- What you will do: Print all of the records. Exclude the images.

- Data to process:
=-=-=
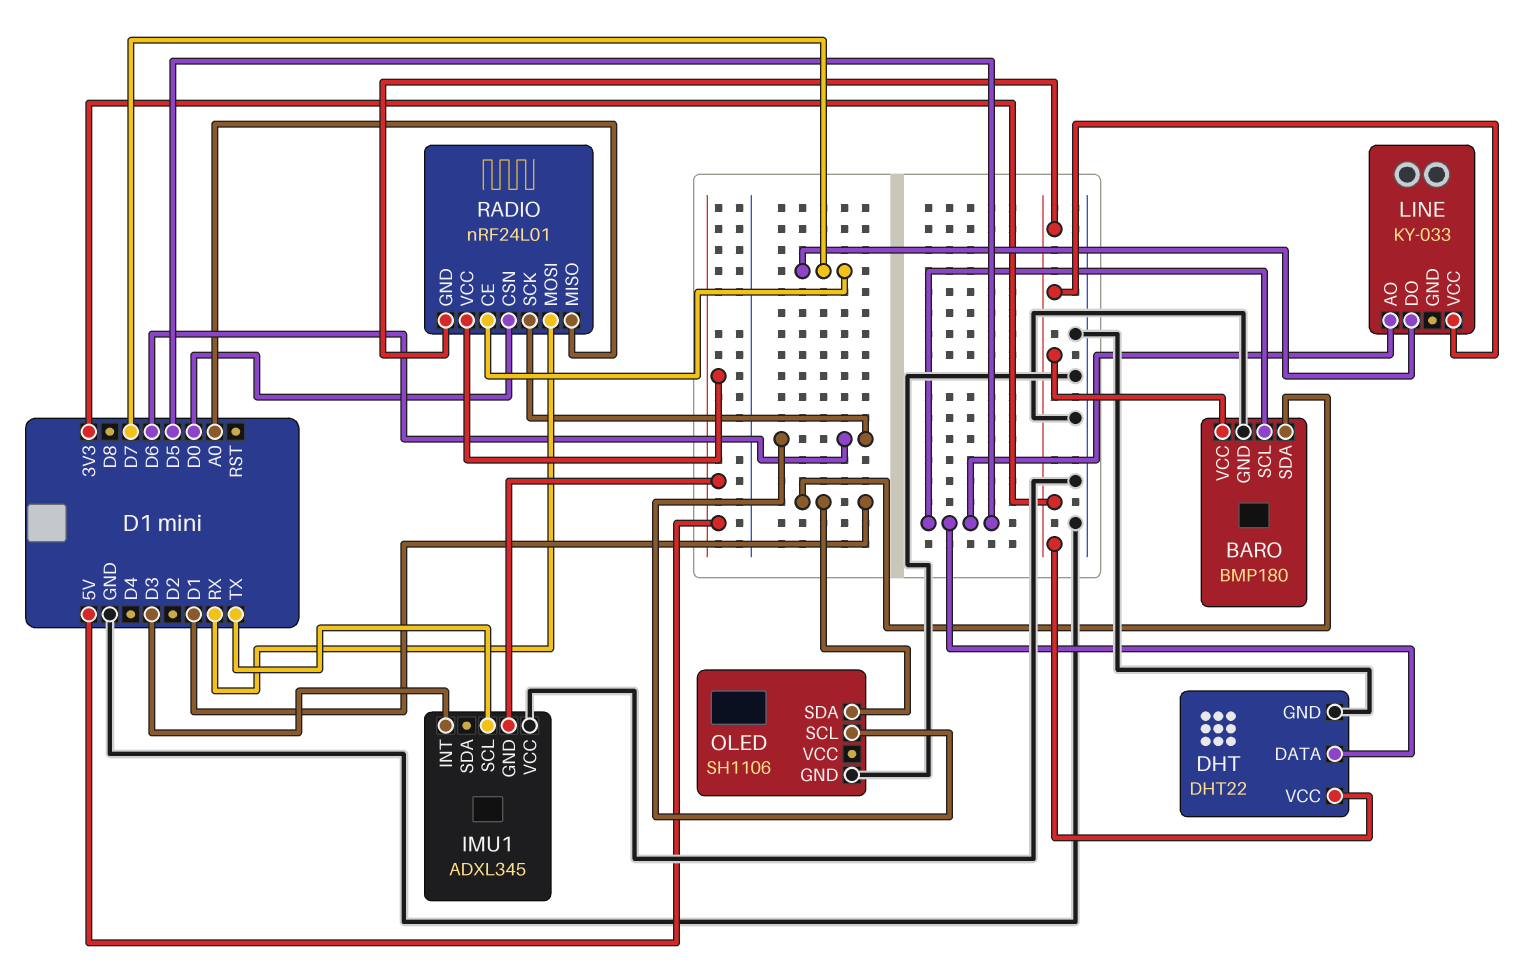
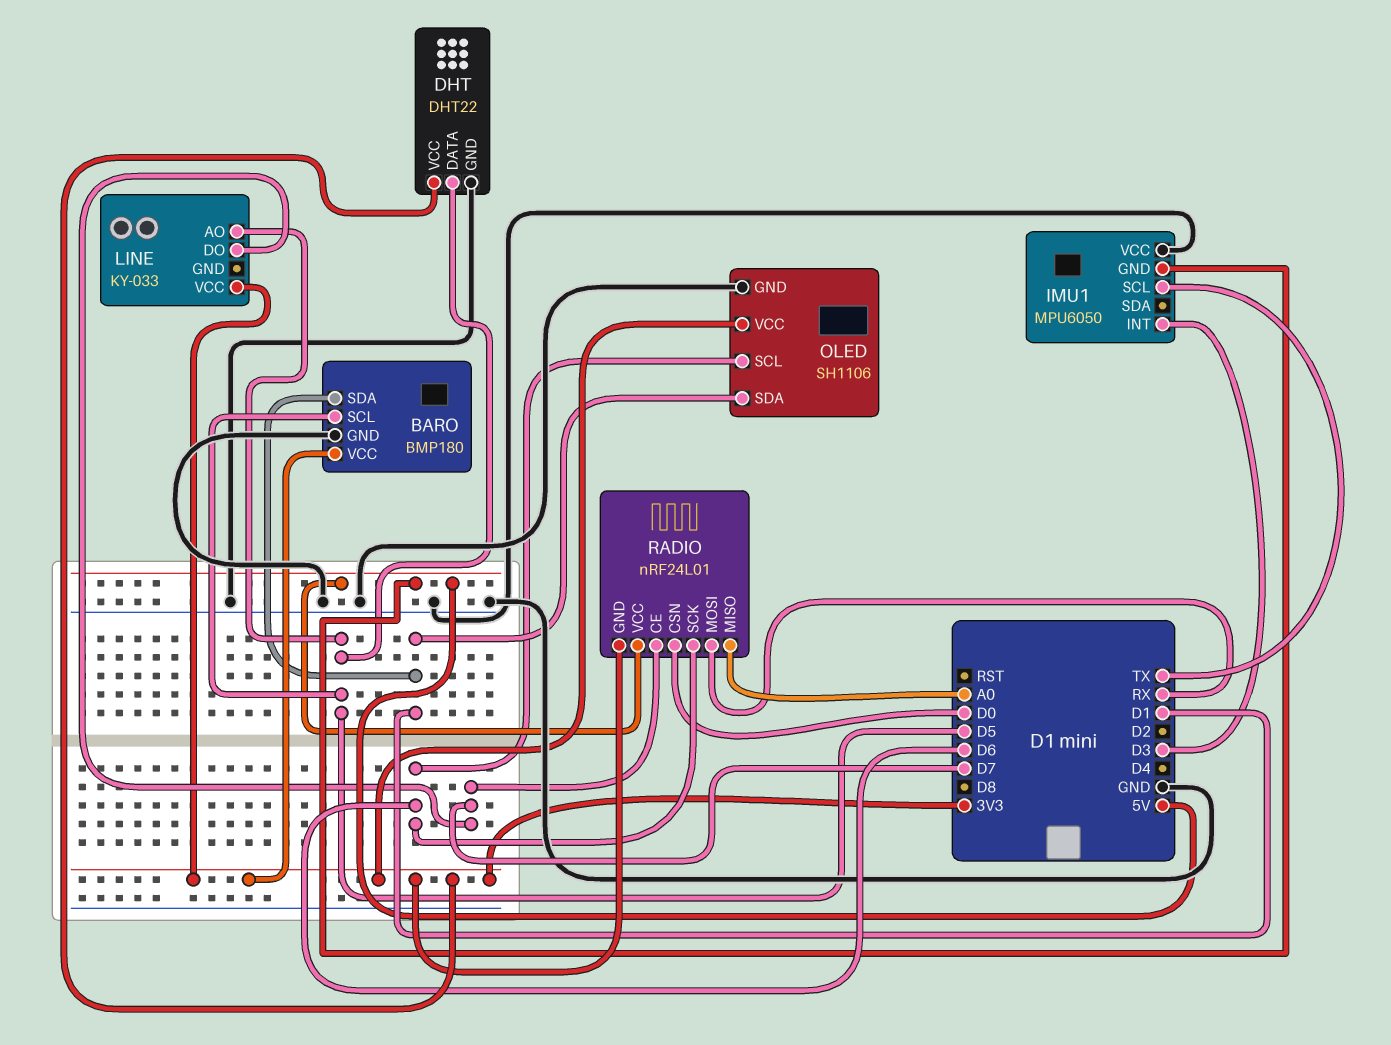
IMU1: ADXL345 -> MPU6050
OLED pin VCC: none -> 3V3

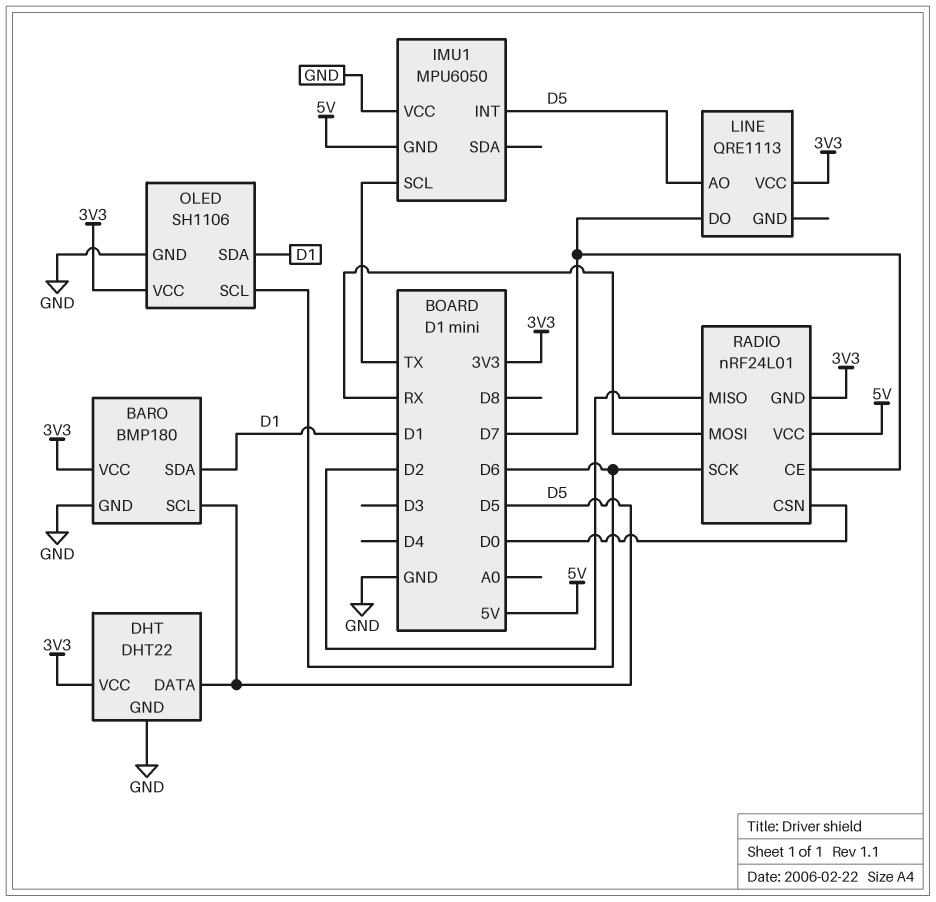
IMU1 pin INT: D3 -> D5
LINE: KY-033 -> QRE1113
RADIO pin MISO: A0 -> D2

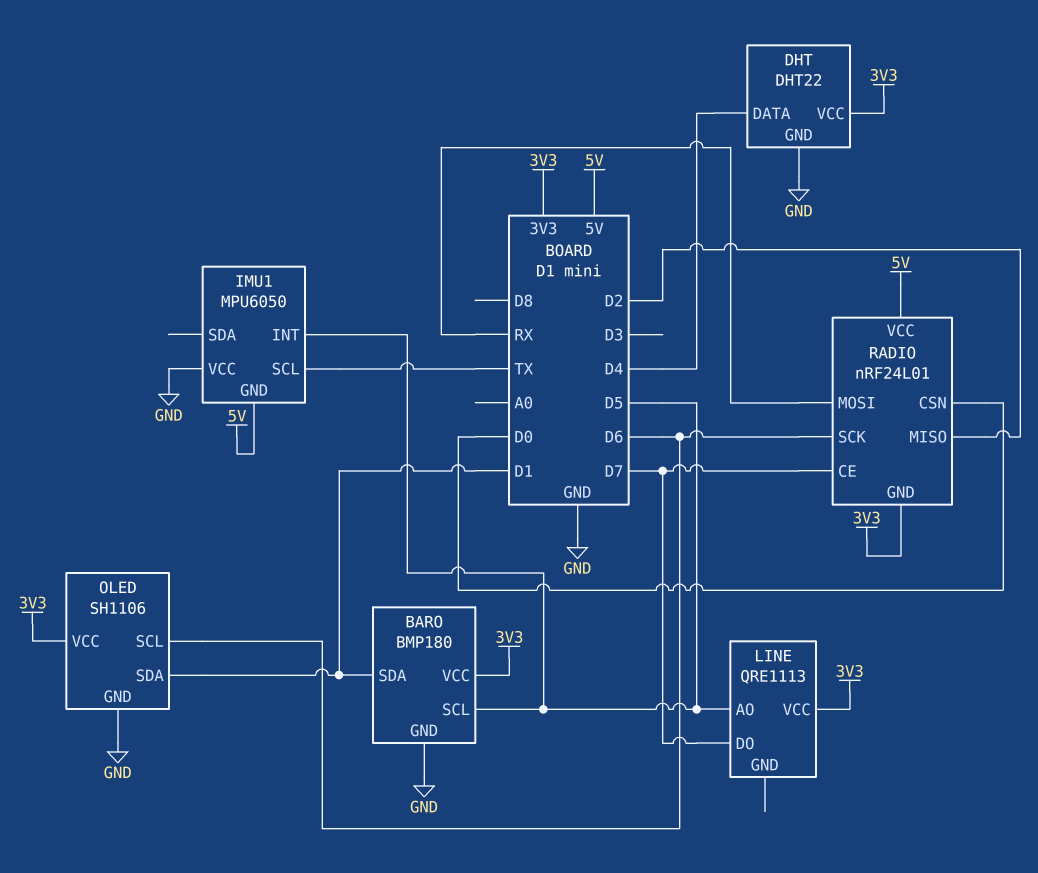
DHT pin DATA: D5 -> D4

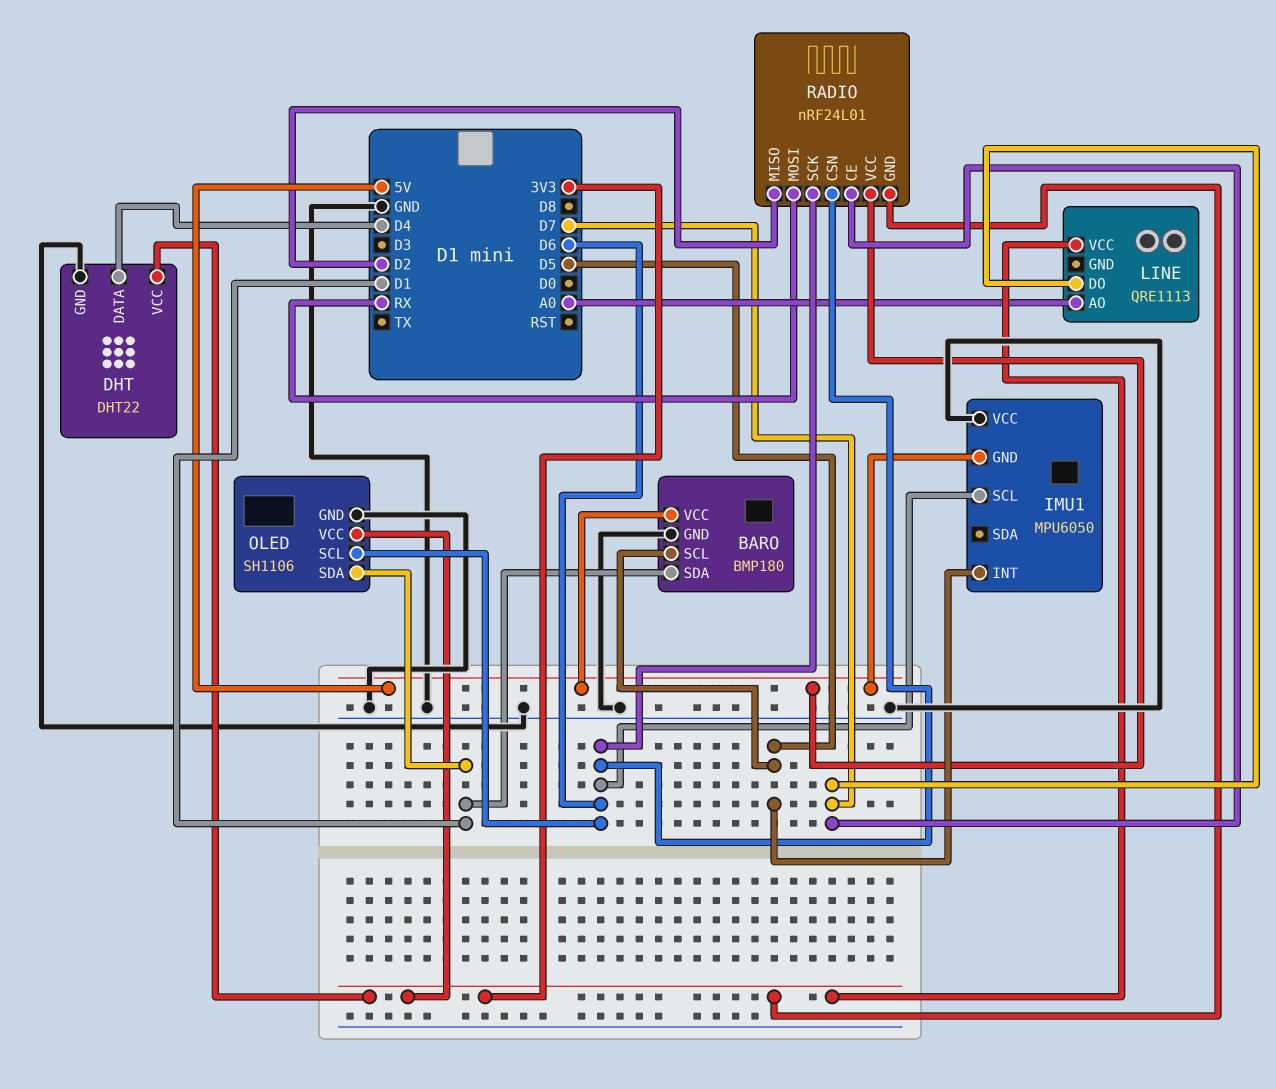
BARO pin VCC: 3V3 -> 5V
IMU1 pin SCL: TX -> D6
LINE pin AO: D5 -> A0
RADIO pin CSN: D0 -> D6

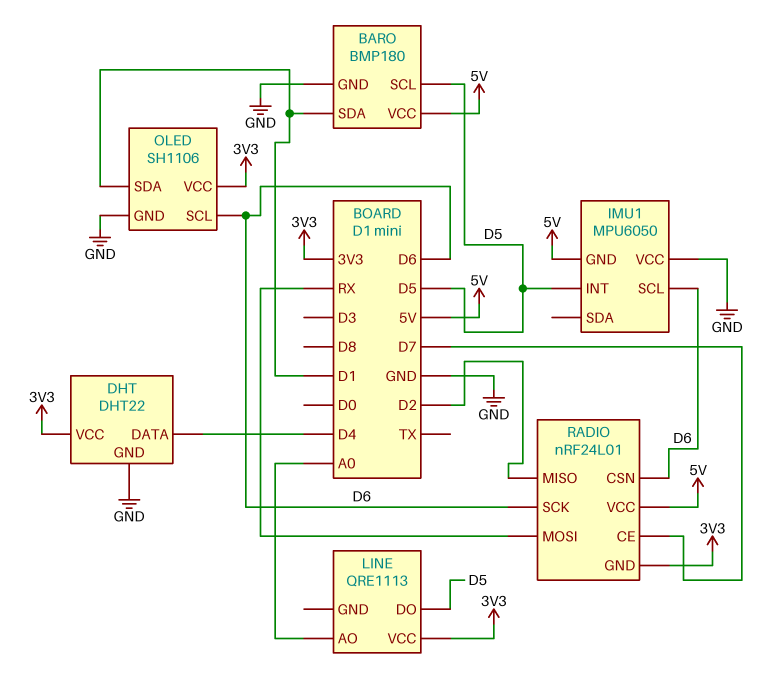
LINE pin DO: D7 -> D5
=-=-=
- Answer below:
IMU1: ADXL345 -> MPU6050
OLED pin VCC: none -> 3V3

IMU1 pin INT: D3 -> D5
LINE: KY-033 -> QRE1113
RADIO pin MISO: A0 -> D2

DHT pin DATA: D5 -> D4

BARO pin VCC: 3V3 -> 5V
IMU1 pin SCL: TX -> D6
LINE pin AO: D5 -> A0
RADIO pin CSN: D0 -> D6

LINE pin DO: D7 -> D5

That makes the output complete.